=== PROBLEM STATEMENT ===
Restate each of the lines below word for word and drop every picture.

** DATASET EXTRACT follows **

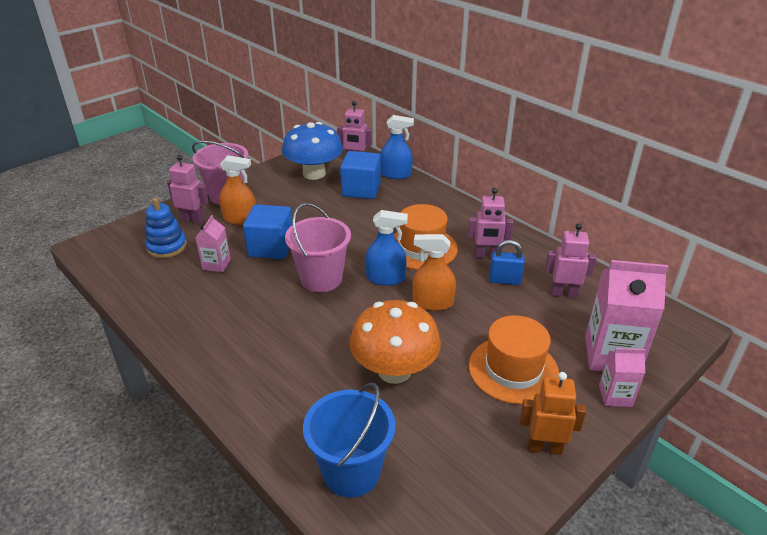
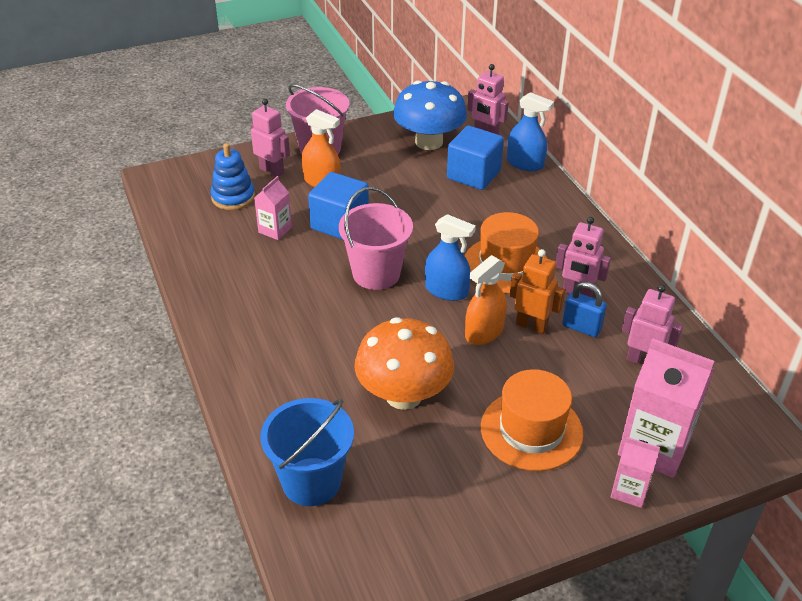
camera: 20 degrees right, 5 degrees up
orange spray bottle [413,234,456,311] -> orange spray bottle turned 75 degrees counterclockwise [465,255,507,345]
orange robot [520,372,586,455] -> orange robot moved to [510,249,565,334]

** End of DATASET EXTRACT **

=== ANSWER BELOW ===
camera: 20 degrees right, 5 degrees up
orange spray bottle [413,234,456,311] -> orange spray bottle turned 75 degrees counterclockwise [465,255,507,345]
orange robot [520,372,586,455] -> orange robot moved to [510,249,565,334]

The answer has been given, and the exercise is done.